INPUT DATA:
----

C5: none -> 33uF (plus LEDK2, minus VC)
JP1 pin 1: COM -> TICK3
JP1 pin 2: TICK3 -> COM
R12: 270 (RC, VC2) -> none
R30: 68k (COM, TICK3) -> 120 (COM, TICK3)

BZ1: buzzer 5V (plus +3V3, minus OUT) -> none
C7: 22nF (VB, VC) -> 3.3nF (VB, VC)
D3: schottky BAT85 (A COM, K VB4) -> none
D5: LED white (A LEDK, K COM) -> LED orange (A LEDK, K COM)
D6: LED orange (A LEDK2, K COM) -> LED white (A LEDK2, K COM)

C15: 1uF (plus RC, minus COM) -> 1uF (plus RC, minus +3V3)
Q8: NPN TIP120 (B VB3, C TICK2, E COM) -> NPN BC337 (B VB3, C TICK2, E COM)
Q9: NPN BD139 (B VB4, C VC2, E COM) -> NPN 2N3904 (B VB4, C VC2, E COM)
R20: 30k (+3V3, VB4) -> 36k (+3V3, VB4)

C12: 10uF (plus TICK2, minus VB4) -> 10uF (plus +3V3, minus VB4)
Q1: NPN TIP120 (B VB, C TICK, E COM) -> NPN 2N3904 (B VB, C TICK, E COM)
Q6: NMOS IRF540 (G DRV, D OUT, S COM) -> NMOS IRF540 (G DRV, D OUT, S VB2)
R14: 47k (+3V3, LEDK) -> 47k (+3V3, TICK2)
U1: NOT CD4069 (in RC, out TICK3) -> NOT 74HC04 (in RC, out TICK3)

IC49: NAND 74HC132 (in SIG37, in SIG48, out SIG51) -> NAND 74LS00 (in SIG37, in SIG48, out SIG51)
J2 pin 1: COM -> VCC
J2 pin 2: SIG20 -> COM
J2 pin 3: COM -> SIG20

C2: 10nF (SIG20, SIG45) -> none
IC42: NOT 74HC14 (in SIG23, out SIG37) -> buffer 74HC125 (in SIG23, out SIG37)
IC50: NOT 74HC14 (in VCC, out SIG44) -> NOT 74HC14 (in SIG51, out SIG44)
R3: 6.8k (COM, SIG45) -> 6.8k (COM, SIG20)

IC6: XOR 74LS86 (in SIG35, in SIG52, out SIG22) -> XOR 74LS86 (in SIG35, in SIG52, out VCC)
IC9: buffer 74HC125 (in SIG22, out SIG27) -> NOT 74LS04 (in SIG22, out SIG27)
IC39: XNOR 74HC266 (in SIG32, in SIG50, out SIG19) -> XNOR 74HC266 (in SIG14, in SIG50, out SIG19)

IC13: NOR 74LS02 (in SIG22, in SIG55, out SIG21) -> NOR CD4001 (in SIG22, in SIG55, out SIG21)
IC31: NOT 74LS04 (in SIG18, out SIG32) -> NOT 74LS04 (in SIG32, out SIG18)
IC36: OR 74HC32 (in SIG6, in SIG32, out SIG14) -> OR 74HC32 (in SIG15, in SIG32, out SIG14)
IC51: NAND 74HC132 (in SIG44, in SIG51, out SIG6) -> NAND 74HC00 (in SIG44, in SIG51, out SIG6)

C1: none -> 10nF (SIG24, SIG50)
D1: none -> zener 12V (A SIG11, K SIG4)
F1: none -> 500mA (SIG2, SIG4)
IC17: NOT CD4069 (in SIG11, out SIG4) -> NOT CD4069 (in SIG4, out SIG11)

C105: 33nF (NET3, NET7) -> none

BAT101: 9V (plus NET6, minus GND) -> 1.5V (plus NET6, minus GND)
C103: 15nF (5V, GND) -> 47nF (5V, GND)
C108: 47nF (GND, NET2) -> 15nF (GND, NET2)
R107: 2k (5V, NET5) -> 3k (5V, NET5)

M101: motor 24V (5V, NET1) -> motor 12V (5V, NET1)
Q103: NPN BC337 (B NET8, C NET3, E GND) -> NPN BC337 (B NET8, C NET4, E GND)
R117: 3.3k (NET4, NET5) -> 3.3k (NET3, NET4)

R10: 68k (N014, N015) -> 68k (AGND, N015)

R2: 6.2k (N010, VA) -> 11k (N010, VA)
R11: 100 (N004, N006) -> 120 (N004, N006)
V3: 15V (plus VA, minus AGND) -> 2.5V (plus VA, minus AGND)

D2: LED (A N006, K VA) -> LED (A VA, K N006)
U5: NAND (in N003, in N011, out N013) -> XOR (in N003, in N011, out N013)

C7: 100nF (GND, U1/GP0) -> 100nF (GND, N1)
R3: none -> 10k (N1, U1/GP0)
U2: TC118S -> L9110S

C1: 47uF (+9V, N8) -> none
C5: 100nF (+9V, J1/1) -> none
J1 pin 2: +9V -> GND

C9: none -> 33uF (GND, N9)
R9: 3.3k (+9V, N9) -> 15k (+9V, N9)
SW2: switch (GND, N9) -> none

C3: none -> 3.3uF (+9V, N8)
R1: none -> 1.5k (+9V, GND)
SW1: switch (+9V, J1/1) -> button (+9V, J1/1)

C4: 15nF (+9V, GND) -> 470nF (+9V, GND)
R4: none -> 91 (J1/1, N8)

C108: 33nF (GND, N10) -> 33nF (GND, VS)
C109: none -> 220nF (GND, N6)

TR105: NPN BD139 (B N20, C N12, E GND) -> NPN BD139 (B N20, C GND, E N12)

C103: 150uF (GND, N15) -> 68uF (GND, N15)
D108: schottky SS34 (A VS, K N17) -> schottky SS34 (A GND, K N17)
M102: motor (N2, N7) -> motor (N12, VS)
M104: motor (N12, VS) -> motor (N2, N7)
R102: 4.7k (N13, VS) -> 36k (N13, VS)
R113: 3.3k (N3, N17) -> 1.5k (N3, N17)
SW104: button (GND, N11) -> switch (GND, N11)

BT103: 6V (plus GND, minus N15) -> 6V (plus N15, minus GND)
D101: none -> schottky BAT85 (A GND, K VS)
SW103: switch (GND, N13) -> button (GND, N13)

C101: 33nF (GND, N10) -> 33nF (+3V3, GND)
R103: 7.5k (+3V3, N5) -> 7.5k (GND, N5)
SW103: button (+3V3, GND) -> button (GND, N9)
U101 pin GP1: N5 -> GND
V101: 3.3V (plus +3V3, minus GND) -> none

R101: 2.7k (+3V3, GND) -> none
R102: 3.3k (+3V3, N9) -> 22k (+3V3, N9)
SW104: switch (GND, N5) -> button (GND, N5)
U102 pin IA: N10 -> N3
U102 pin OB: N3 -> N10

----

YOUR GOAL: Copy out every line of the listing that contains the string "motor".

YOUR SOLUTION:
M101: motor 24V (5V, NET1) -> motor 12V (5V, NET1)
M102: motor (N2, N7) -> motor (N12, VS)
M104: motor (N12, VS) -> motor (N2, N7)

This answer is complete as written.